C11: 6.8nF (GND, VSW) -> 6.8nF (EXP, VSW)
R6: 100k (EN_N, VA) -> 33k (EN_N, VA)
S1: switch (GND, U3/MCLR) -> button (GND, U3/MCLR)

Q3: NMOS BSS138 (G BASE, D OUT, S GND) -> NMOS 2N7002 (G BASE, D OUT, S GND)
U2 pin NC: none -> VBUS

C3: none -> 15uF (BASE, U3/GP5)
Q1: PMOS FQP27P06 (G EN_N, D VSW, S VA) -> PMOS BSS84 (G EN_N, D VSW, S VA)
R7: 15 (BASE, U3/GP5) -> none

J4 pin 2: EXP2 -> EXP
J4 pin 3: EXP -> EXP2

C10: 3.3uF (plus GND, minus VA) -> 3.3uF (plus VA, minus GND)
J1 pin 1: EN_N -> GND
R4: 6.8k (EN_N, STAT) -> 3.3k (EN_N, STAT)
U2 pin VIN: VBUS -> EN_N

========================================

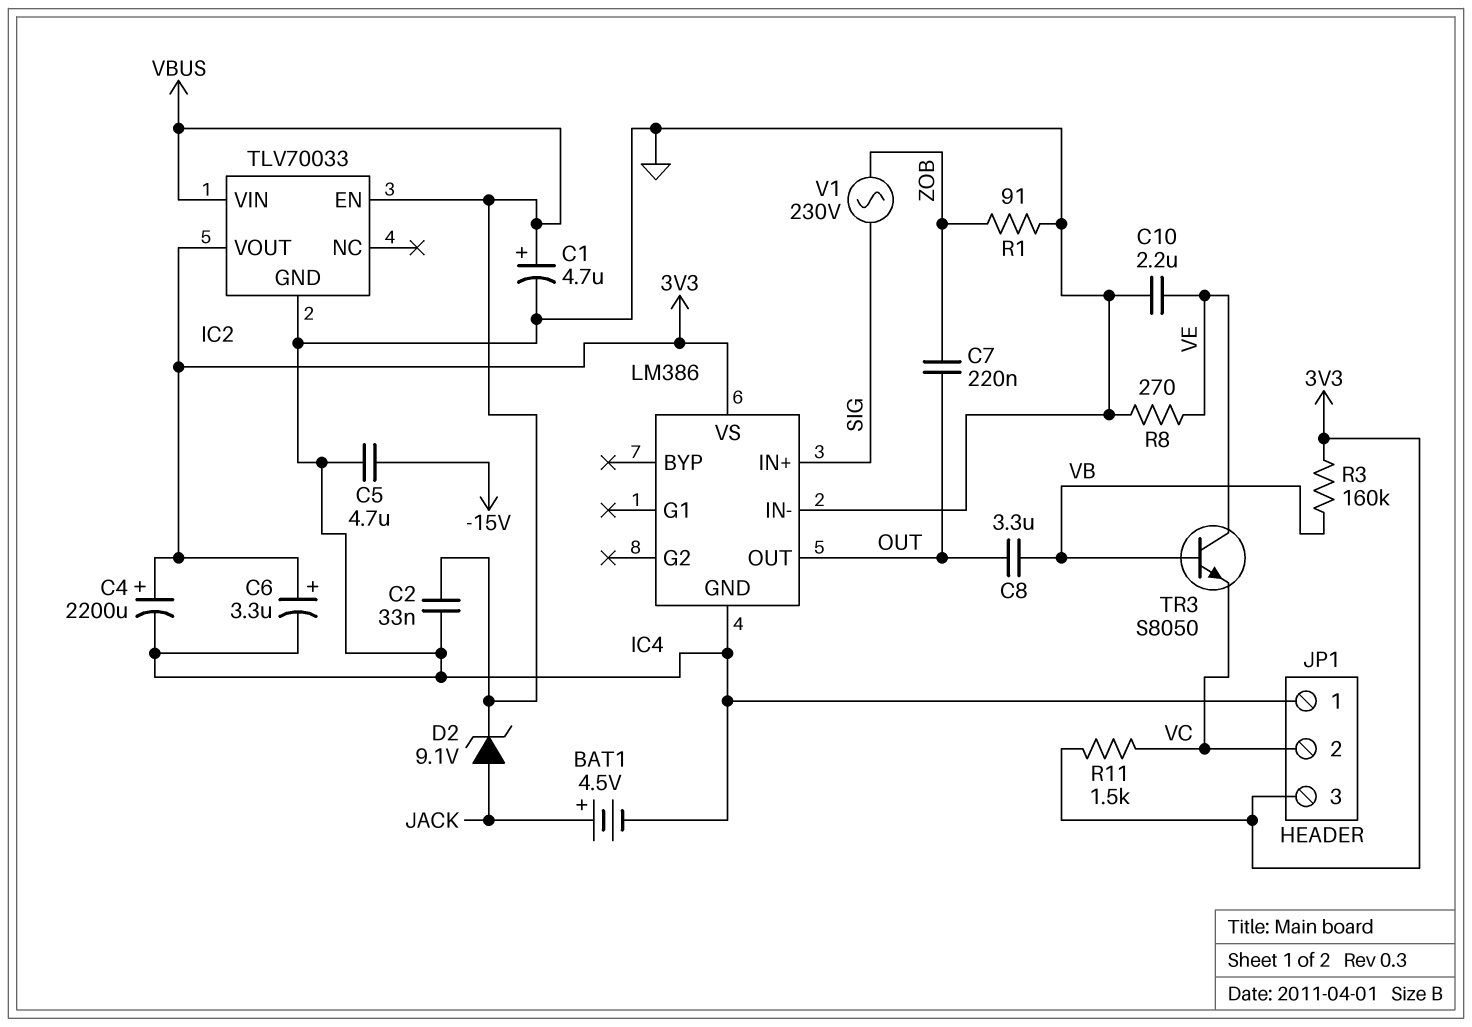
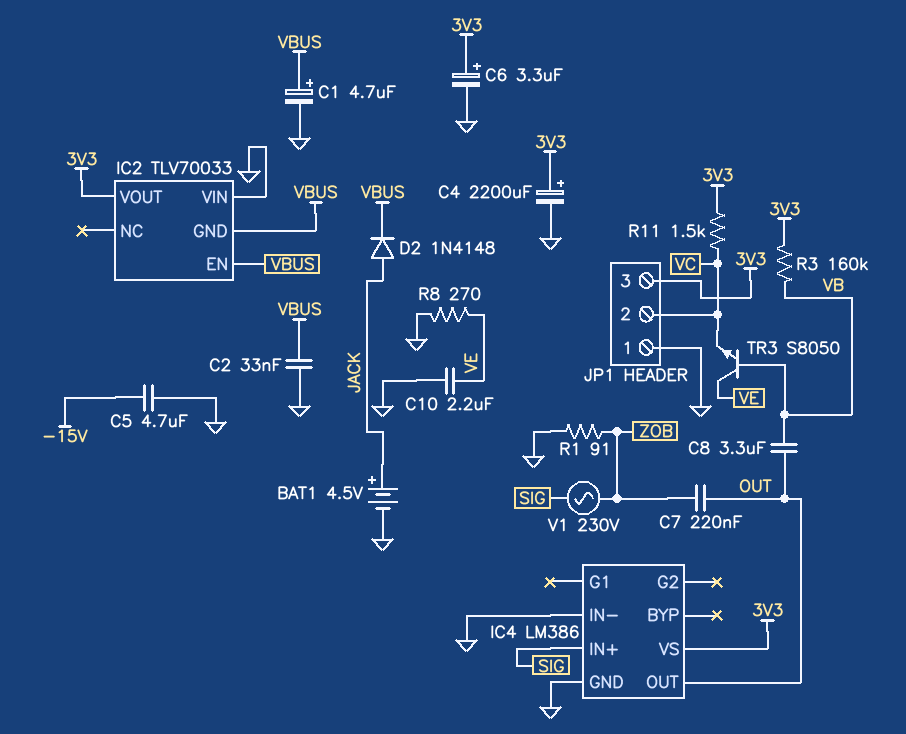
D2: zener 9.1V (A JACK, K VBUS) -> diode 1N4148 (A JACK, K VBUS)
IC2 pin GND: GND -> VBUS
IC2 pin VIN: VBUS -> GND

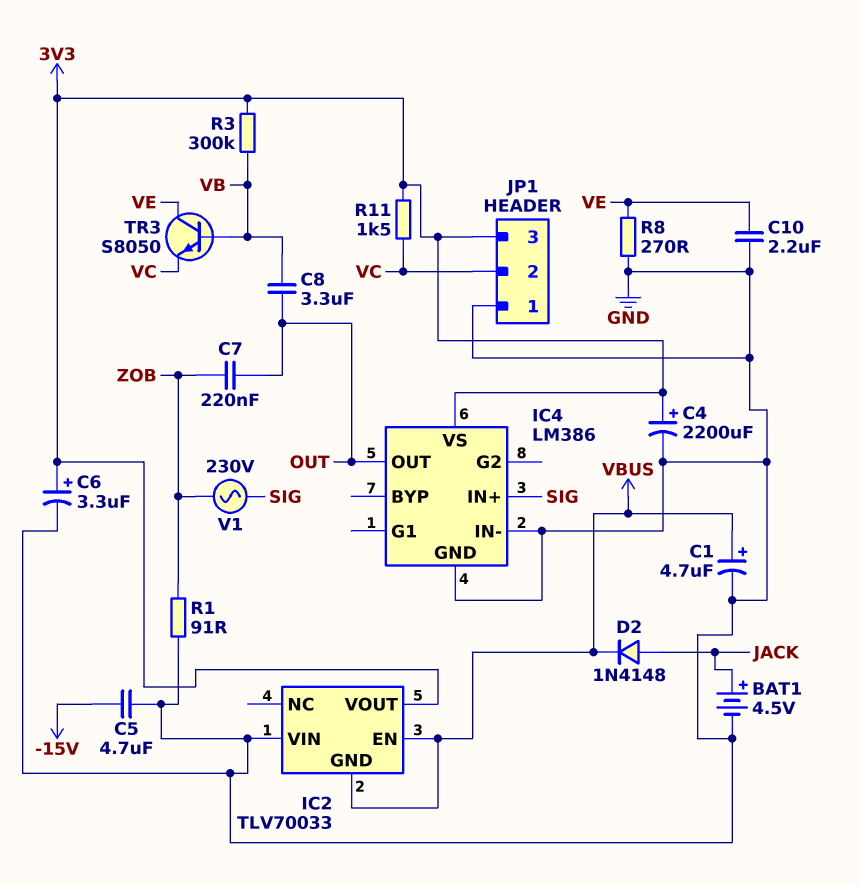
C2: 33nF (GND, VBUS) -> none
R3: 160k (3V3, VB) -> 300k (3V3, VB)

========================================

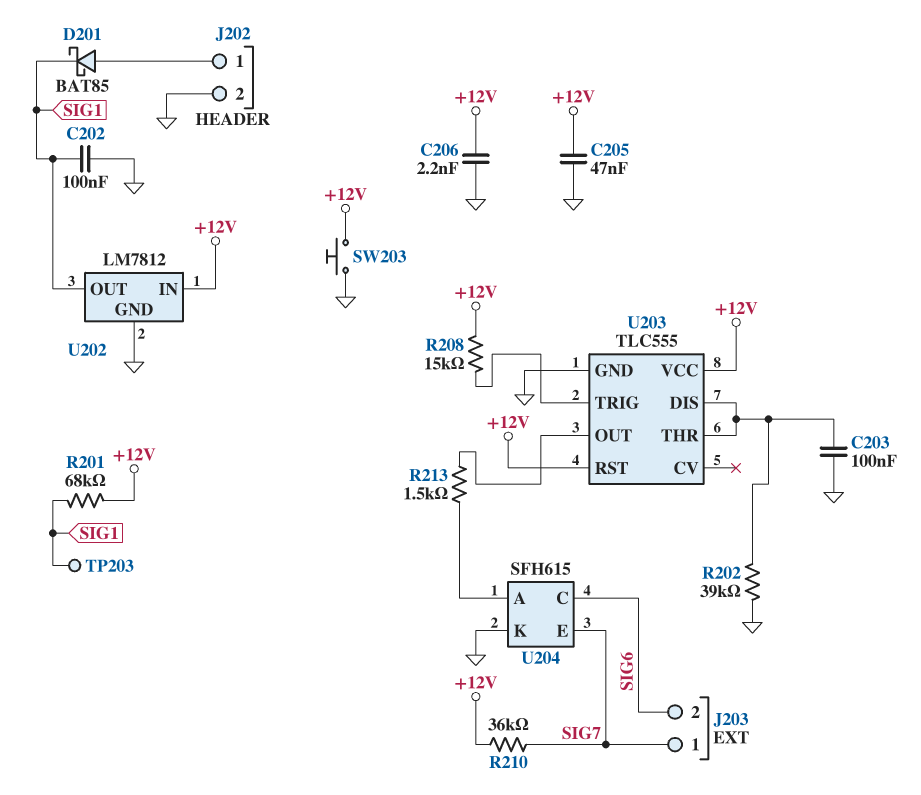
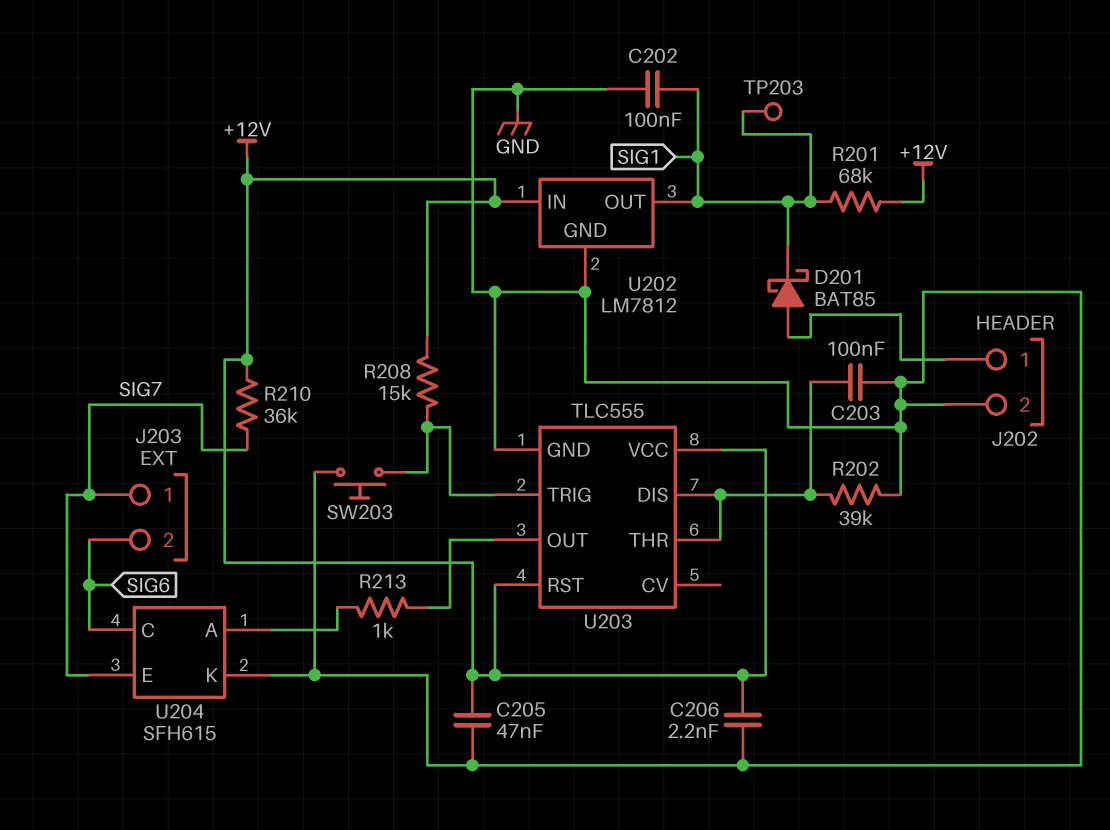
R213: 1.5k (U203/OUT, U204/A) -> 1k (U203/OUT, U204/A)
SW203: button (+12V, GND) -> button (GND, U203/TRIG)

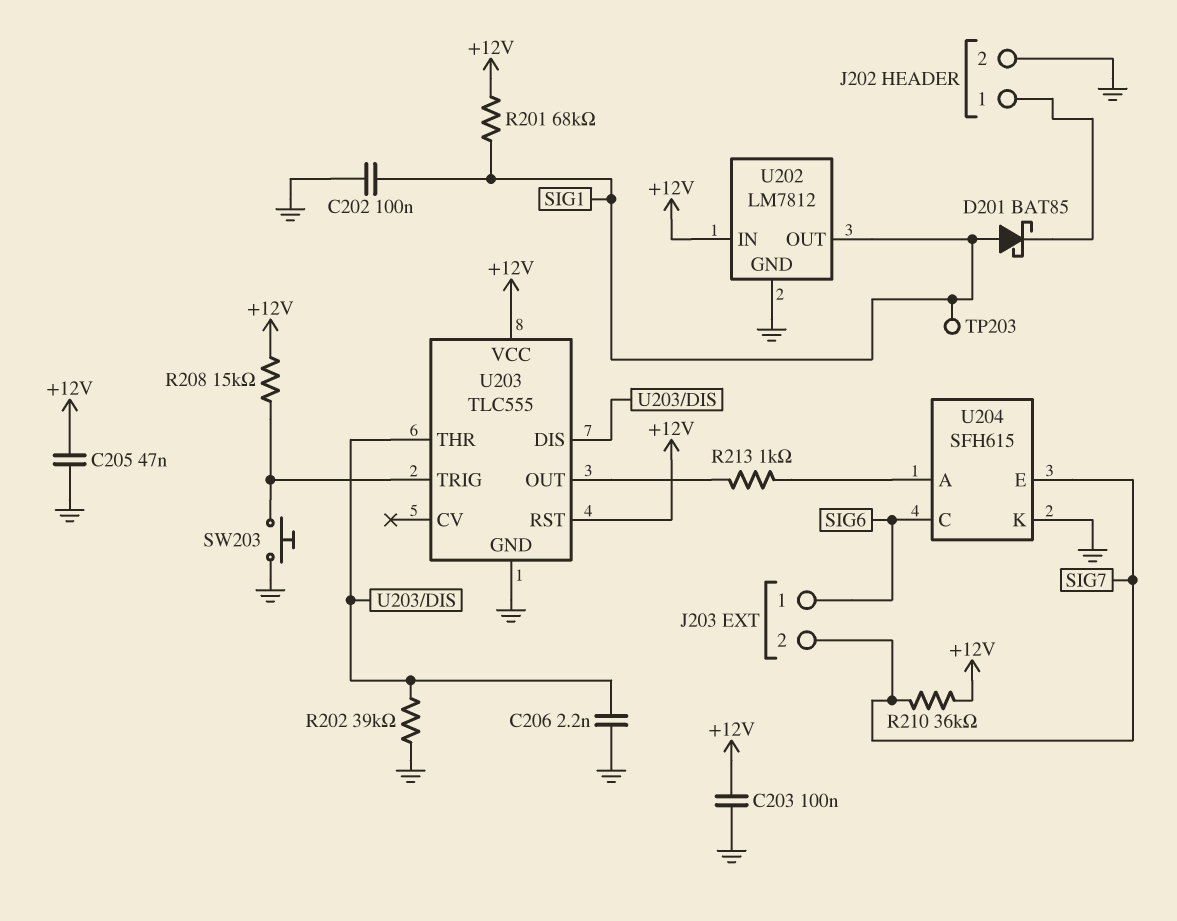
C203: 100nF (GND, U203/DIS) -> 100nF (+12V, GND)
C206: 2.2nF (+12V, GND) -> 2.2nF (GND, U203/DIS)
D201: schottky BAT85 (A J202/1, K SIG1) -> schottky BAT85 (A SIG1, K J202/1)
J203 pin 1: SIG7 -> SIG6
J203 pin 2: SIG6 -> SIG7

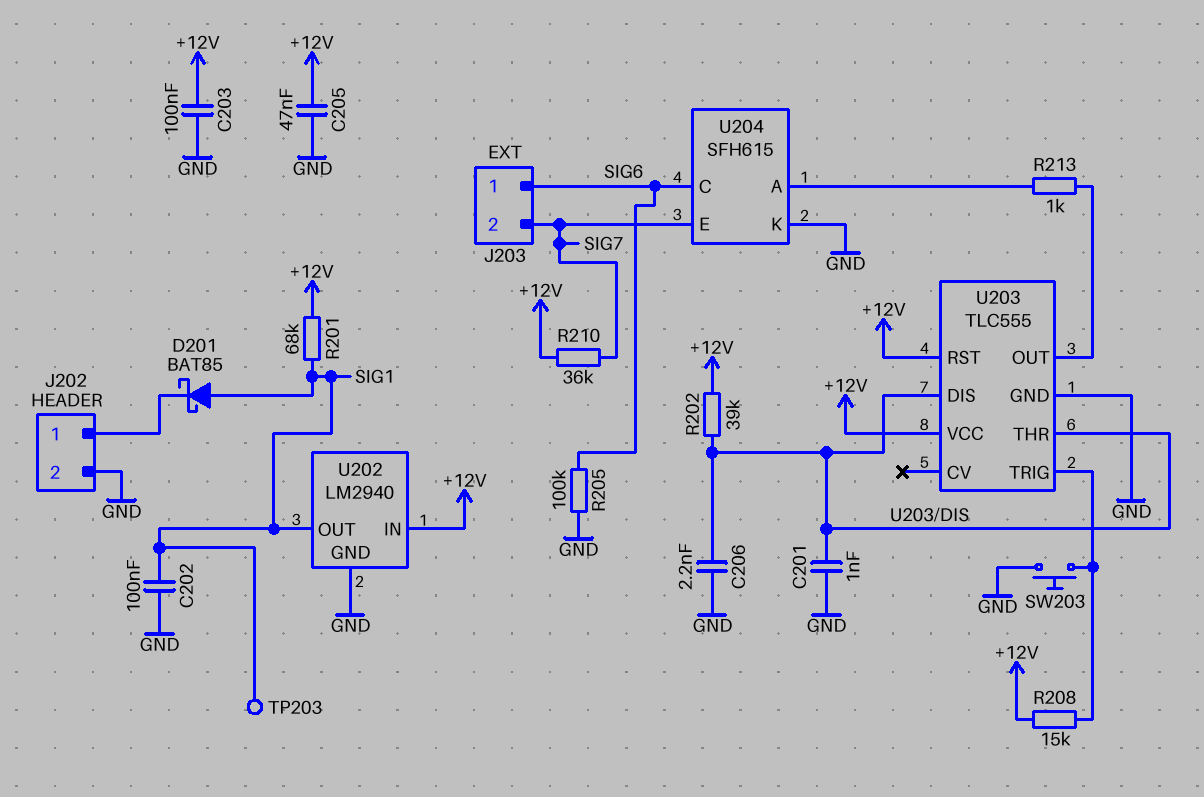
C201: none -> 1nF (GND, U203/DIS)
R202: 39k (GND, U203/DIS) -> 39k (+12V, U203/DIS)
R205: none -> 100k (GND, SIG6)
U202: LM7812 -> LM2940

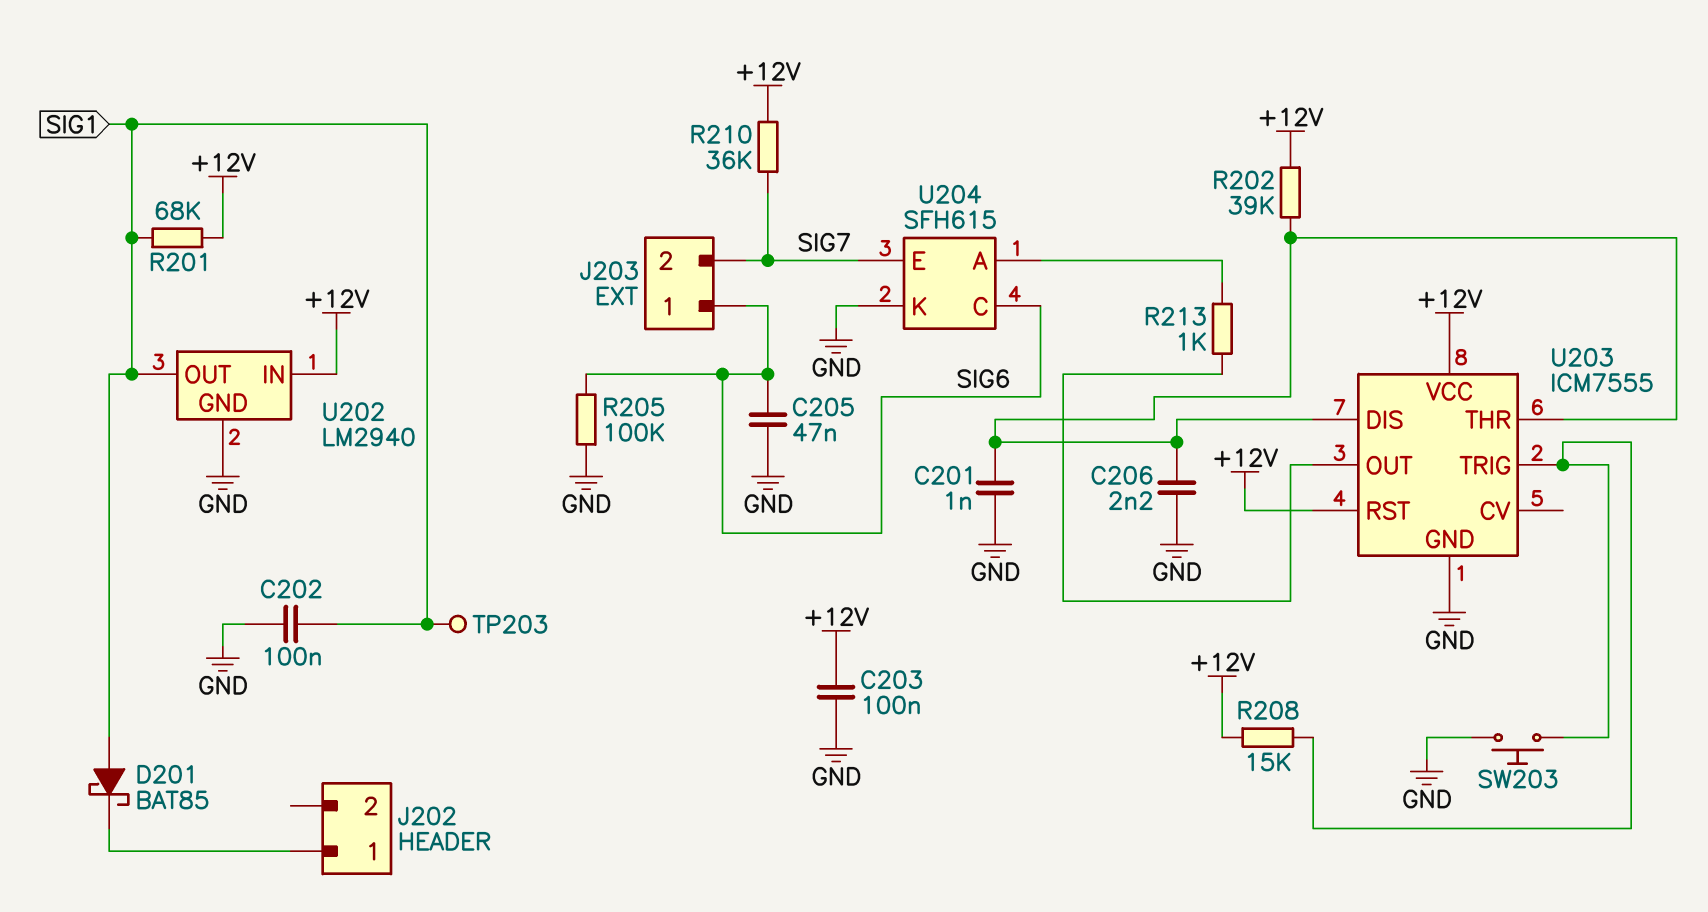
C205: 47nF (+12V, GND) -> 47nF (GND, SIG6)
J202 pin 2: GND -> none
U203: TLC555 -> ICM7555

========================================

▶ _WORK INSTRUCTIONS_: Using the listing above, copy exactly the line that contains "C11: 6.8nF (GND, VSW) -> 6.8nF (EXP, VSW)", the line that contains "U2 pin VIN: VBUS -> EN_N", and each line that falls between them.

▶ _ANSWER TO THIS PROBLEM_:
C11: 6.8nF (GND, VSW) -> 6.8nF (EXP, VSW)
R6: 100k (EN_N, VA) -> 33k (EN_N, VA)
S1: switch (GND, U3/MCLR) -> button (GND, U3/MCLR)

Q3: NMOS BSS138 (G BASE, D OUT, S GND) -> NMOS 2N7002 (G BASE, D OUT, S GND)
U2 pin NC: none -> VBUS

C3: none -> 15uF (BASE, U3/GP5)
Q1: PMOS FQP27P06 (G EN_N, D VSW, S VA) -> PMOS BSS84 (G EN_N, D VSW, S VA)
R7: 15 (BASE, U3/GP5) -> none

J4 pin 2: EXP2 -> EXP
J4 pin 3: EXP -> EXP2

C10: 3.3uF (plus GND, minus VA) -> 3.3uF (plus VA, minus GND)
J1 pin 1: EN_N -> GND
R4: 6.8k (EN_N, STAT) -> 3.3k (EN_N, STAT)
U2 pin VIN: VBUS -> EN_N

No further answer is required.